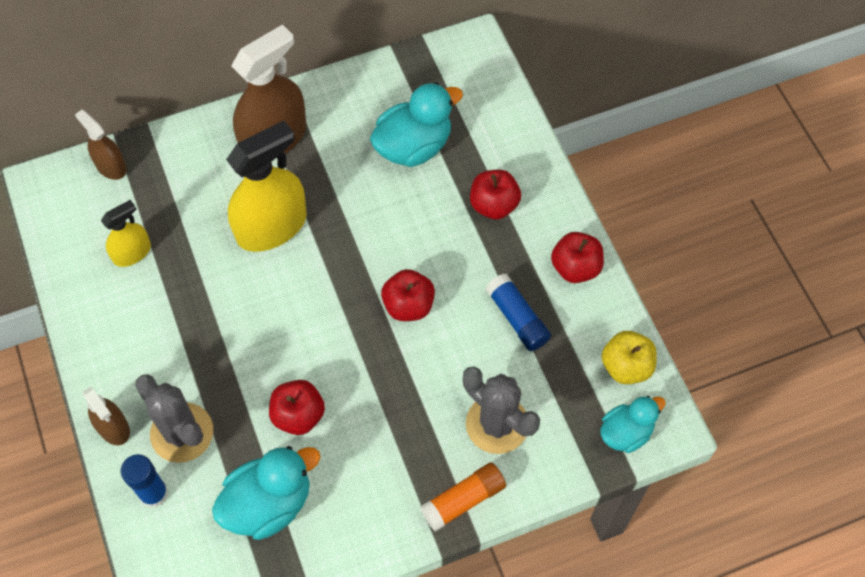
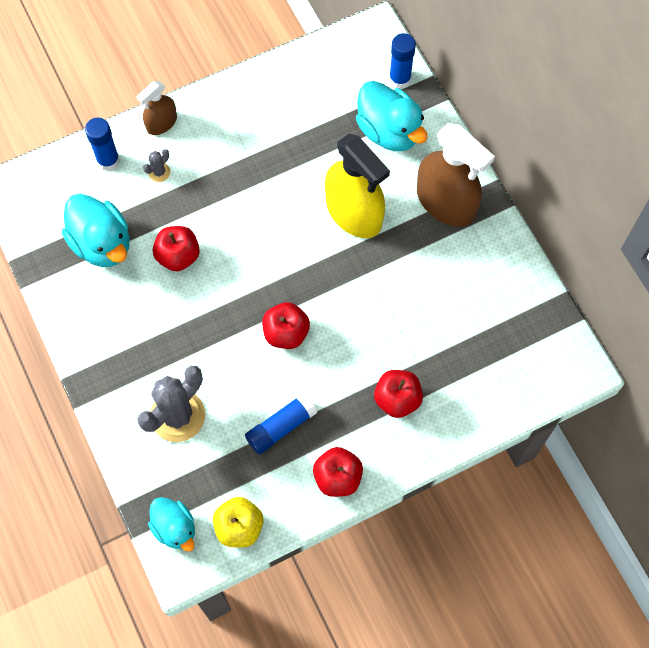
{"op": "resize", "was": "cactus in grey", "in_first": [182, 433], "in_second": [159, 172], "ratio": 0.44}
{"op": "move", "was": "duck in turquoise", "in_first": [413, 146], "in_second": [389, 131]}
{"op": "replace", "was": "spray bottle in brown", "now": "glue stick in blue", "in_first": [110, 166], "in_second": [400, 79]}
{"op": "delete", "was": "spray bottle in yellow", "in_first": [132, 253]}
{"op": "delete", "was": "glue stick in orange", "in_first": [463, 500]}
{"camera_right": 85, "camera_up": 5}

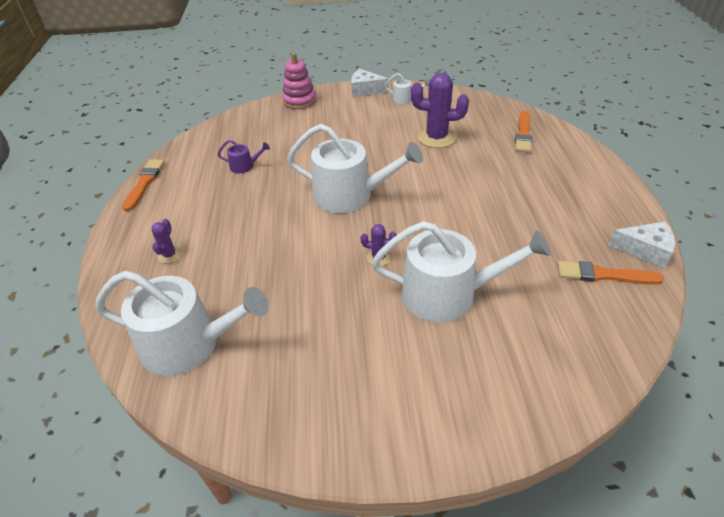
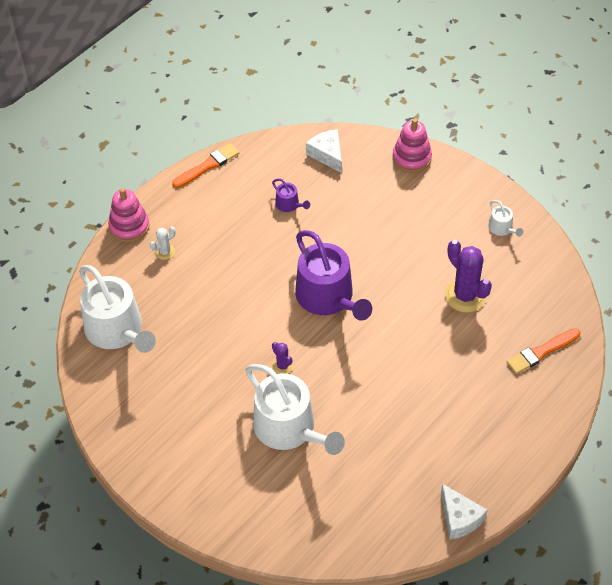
{"op": "insert", "now": "stacking toy in pink", "in_second": [129, 226]}
{"op": "recolor", "was": "cactus in purple", "now": "cactus in white", "in_first": [169, 255], "in_second": [165, 252]}
{"op": "recolor", "was": "watering can in white", "now": "watering can in purple", "in_first": [350, 195], "in_second": [328, 298]}
{"op": "move", "was": "cheese in white", "in_first": [365, 90], "in_second": [327, 154]}
{"op": "delete", "was": "brush in orange", "in_first": [604, 275]}
{"camera_right": 45, "camera_up": 10}

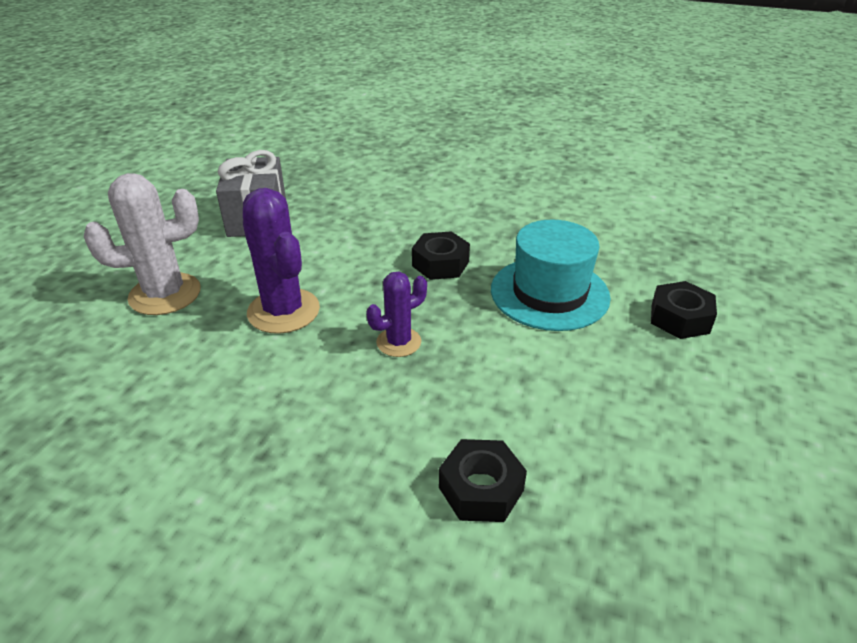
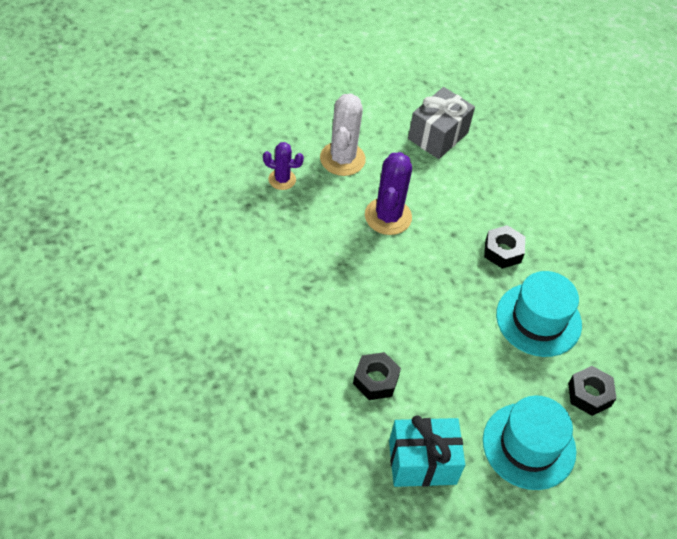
{"op": "move", "was": "cactus in purple", "in_first": [398, 342], "in_second": [282, 179]}
{"op": "rotate", "was": "cactus in white", "in_first": [165, 294], "in_second": [342, 159], "clockwise": 75}
{"op": "insert", "now": "gift in turquoise", "in_second": [422, 462]}
{"op": "insert", "now": "hat in turquoise", "in_second": [529, 445]}
{"camera_right": 40, "camera_up": 15}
* * *
*What the task asks*: Which lines in the listing above include the string "turquoise"? Copy each of them.

*Completed exercise*:
{"op": "move", "was": "duck in turquoise", "in_first": [413, 146], "in_second": [389, 131]}
{"op": "insert", "now": "gift in turquoise", "in_second": [422, 462]}
{"op": "insert", "now": "hat in turquoise", "in_second": [529, 445]}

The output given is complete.